INPUT »

== Segment start ==

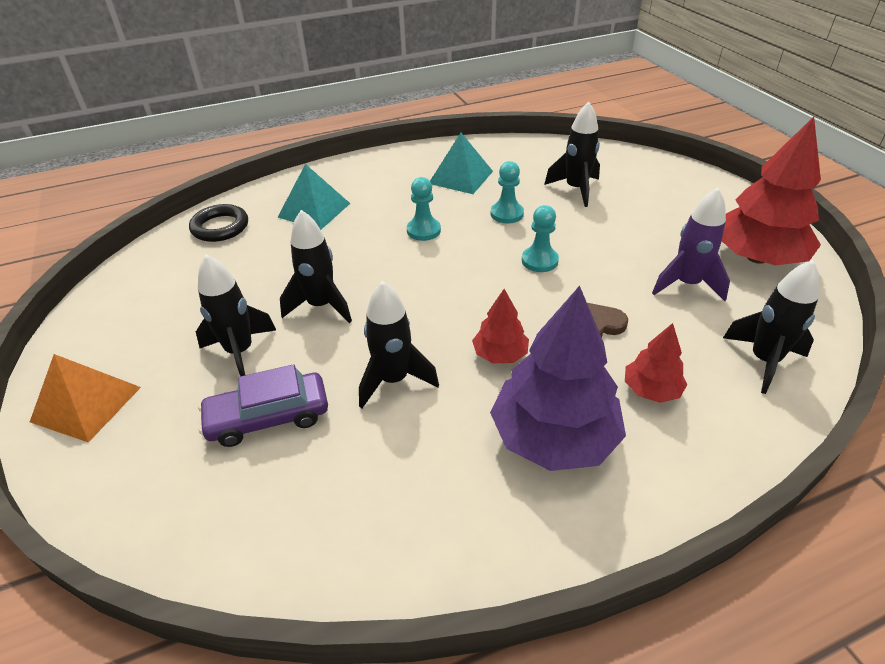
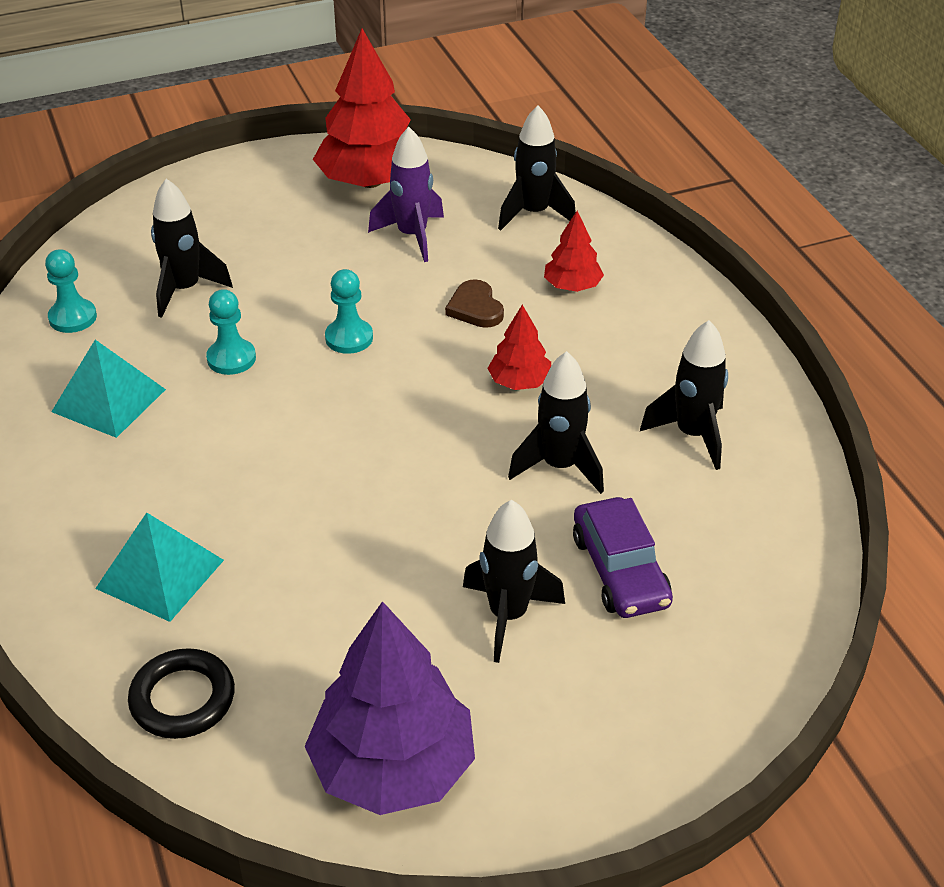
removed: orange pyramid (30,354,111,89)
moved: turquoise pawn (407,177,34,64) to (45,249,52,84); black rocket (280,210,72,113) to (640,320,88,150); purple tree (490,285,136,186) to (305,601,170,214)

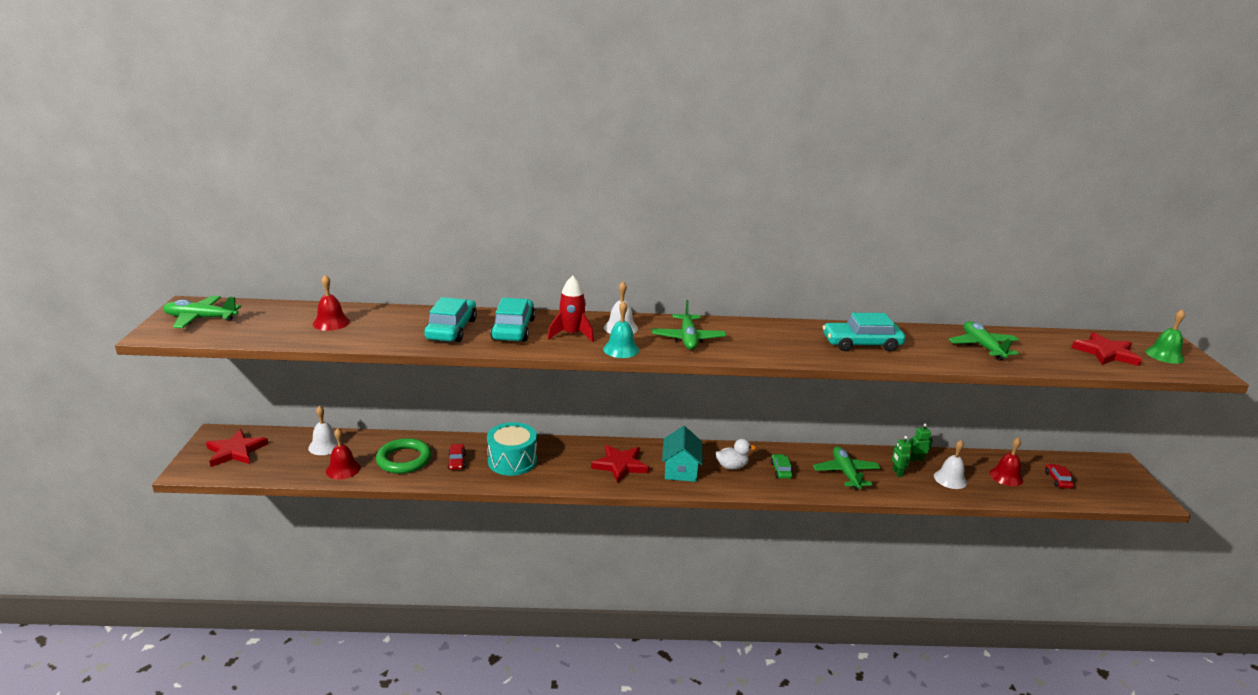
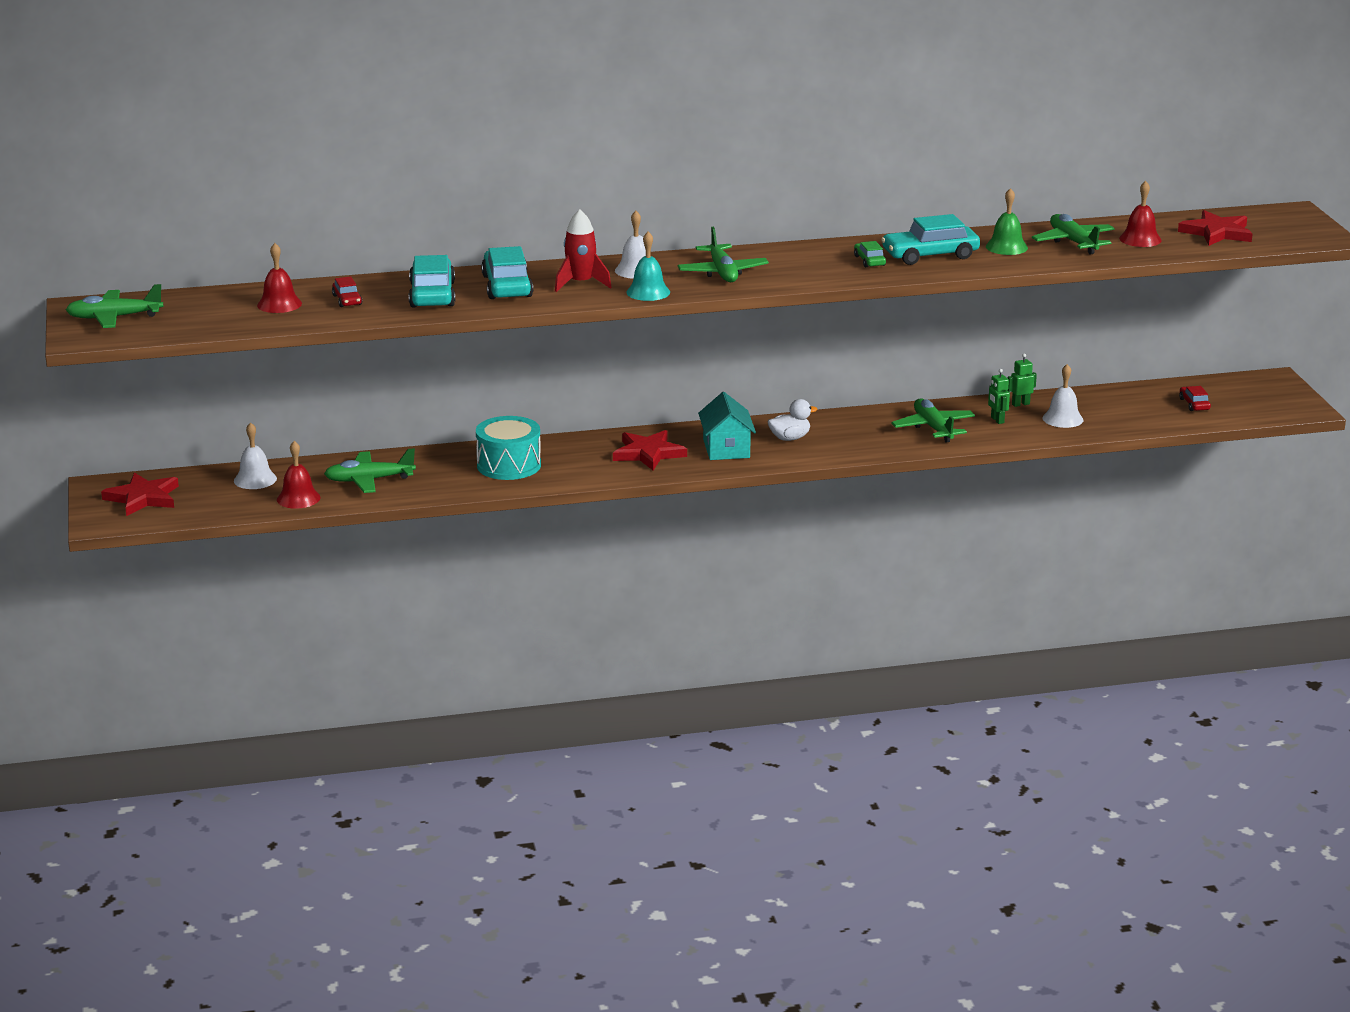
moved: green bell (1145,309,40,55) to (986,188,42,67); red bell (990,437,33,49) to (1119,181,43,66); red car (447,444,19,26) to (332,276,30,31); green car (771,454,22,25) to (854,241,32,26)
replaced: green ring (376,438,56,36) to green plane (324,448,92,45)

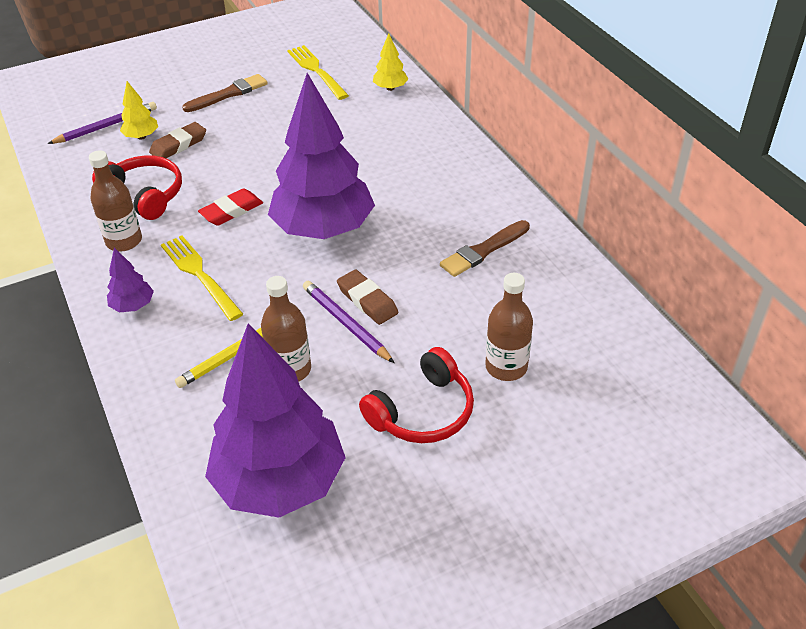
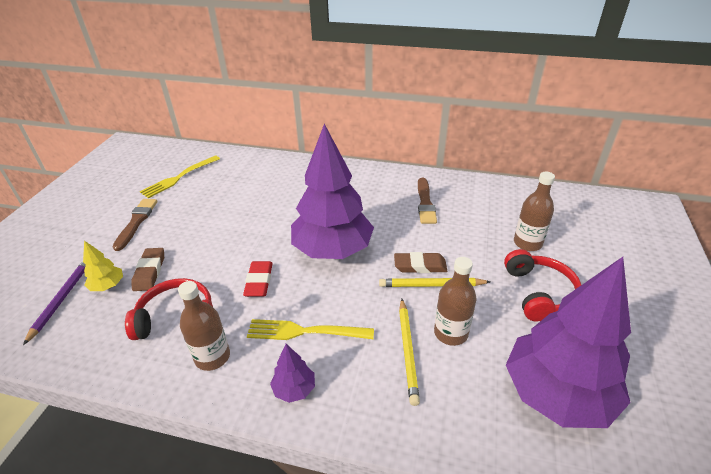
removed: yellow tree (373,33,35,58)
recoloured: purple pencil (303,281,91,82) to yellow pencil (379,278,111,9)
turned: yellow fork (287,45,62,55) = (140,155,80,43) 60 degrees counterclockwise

== Segment end ==

WHAT THE EXERCISE ASKS » Reproduce the whole listing above word for word, dropping each image.

TASK RESULT »
removed: orange pyramid (30,354,111,89)
moved: turquoise pawn (407,177,34,64) to (45,249,52,84); black rocket (280,210,72,113) to (640,320,88,150); purple tree (490,285,136,186) to (305,601,170,214)

moved: green bell (1145,309,40,55) to (986,188,42,67); red bell (990,437,33,49) to (1119,181,43,66); red car (447,444,19,26) to (332,276,30,31); green car (771,454,22,25) to (854,241,32,26)
replaced: green ring (376,438,56,36) to green plane (324,448,92,45)

removed: yellow tree (373,33,35,58)
recoloured: purple pencil (303,281,91,82) to yellow pencil (379,278,111,9)
turned: yellow fork (287,45,62,55) = (140,155,80,43) 60 degrees counterclockwise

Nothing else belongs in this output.